▶ Problem to work on: The following data has a line with "(551, 106) = (289, 126): none" and a line with "(584, 426) = (643, 623): turquoise". Write out exactly those lines and all the lines between them.

▶ Input data:
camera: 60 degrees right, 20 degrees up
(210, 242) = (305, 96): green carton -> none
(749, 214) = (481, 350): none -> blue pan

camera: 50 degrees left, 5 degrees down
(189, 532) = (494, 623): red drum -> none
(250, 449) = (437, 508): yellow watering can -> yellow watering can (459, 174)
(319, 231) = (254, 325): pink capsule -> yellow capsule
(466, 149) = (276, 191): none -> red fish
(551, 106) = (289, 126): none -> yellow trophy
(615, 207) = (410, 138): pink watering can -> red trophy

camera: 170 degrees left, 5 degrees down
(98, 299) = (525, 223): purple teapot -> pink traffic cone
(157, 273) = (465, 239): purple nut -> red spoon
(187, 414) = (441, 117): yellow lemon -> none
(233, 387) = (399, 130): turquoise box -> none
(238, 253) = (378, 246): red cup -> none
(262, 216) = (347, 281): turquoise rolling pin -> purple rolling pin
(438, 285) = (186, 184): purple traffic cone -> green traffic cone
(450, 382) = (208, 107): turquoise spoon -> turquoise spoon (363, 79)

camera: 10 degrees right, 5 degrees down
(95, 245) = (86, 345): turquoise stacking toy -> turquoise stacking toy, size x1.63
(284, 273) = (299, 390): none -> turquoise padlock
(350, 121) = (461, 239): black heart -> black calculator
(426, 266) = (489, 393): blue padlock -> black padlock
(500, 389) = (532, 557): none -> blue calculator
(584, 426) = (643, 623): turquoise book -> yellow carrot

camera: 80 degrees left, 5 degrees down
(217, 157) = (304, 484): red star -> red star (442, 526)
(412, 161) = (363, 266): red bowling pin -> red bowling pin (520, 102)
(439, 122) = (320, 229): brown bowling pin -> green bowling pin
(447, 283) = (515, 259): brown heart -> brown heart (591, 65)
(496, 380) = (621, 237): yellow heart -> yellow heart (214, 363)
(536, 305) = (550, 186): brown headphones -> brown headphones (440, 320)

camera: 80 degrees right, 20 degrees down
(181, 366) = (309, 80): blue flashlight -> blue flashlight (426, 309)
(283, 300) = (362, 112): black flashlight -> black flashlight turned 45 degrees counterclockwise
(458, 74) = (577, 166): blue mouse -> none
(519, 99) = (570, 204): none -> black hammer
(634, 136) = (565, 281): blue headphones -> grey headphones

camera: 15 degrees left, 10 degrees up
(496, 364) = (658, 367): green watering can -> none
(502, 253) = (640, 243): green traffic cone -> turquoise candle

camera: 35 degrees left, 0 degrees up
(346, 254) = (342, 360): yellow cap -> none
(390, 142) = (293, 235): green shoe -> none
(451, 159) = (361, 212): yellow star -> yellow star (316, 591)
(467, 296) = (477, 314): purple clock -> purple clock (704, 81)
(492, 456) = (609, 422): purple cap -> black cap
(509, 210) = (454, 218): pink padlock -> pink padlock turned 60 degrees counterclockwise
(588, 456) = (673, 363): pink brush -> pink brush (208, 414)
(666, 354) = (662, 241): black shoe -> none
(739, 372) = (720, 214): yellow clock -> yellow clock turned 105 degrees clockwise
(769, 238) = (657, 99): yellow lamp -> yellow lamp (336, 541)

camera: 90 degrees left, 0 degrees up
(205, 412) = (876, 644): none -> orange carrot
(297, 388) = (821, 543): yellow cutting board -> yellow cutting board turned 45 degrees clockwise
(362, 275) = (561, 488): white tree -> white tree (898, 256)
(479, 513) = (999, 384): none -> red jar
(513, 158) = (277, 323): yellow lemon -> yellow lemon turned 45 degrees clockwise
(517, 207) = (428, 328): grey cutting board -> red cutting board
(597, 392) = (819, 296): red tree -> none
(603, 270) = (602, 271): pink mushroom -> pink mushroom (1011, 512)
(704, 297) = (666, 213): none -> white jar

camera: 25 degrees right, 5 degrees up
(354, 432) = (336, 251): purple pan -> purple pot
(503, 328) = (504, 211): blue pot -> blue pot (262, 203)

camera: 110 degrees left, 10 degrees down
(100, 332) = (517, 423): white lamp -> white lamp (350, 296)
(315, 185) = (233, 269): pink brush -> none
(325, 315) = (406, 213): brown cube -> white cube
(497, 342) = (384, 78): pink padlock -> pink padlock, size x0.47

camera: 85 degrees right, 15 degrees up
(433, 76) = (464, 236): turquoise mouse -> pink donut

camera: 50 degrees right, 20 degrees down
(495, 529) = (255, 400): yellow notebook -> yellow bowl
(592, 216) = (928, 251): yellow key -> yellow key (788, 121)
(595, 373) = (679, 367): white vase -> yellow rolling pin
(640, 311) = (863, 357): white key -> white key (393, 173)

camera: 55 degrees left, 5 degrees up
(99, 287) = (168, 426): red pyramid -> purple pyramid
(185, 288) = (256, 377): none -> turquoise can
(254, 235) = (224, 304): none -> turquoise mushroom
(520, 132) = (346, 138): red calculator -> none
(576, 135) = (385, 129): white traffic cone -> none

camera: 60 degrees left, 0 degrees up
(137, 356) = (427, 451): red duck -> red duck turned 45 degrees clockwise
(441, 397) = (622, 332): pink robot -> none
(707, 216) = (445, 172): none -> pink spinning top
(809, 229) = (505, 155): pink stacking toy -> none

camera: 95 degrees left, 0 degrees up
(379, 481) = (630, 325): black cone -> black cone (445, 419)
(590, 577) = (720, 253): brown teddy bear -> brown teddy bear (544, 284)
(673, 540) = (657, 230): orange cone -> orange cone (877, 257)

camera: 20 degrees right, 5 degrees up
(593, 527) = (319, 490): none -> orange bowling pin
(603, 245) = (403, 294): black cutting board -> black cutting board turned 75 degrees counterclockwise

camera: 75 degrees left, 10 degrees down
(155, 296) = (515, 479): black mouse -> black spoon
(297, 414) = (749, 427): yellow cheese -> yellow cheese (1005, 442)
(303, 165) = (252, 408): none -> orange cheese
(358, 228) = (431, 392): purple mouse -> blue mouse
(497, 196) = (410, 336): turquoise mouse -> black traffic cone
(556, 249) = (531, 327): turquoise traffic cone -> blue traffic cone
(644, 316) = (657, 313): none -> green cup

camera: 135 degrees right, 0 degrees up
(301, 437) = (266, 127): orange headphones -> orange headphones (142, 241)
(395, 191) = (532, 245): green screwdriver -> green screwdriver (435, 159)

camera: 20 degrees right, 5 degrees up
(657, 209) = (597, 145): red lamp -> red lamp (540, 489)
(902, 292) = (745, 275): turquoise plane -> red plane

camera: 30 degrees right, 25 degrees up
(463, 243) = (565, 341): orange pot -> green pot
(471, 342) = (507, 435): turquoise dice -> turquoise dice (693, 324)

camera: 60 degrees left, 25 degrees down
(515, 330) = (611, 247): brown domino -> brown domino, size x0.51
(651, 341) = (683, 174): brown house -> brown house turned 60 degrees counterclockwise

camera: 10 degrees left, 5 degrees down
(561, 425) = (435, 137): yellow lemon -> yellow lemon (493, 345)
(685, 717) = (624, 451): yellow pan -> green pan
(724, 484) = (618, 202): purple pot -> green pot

▶ Answer space:
(551, 106) = (289, 126): none -> yellow trophy
(615, 207) = (410, 138): pink watering can -> red trophy

camera: 170 degrees left, 5 degrees down
(98, 299) = (525, 223): purple teapot -> pink traffic cone
(157, 273) = (465, 239): purple nut -> red spoon
(187, 414) = (441, 117): yellow lemon -> none
(233, 387) = (399, 130): turquoise box -> none
(238, 253) = (378, 246): red cup -> none
(262, 216) = (347, 281): turquoise rolling pin -> purple rolling pin
(438, 285) = (186, 184): purple traffic cone -> green traffic cone
(450, 382) = (208, 107): turquoise spoon -> turquoise spoon (363, 79)

camera: 10 degrees right, 5 degrees down
(95, 245) = (86, 345): turquoise stacking toy -> turquoise stacking toy, size x1.63
(284, 273) = (299, 390): none -> turquoise padlock
(350, 121) = (461, 239): black heart -> black calculator
(426, 266) = (489, 393): blue padlock -> black padlock
(500, 389) = (532, 557): none -> blue calculator
(584, 426) = (643, 623): turquoise book -> yellow carrot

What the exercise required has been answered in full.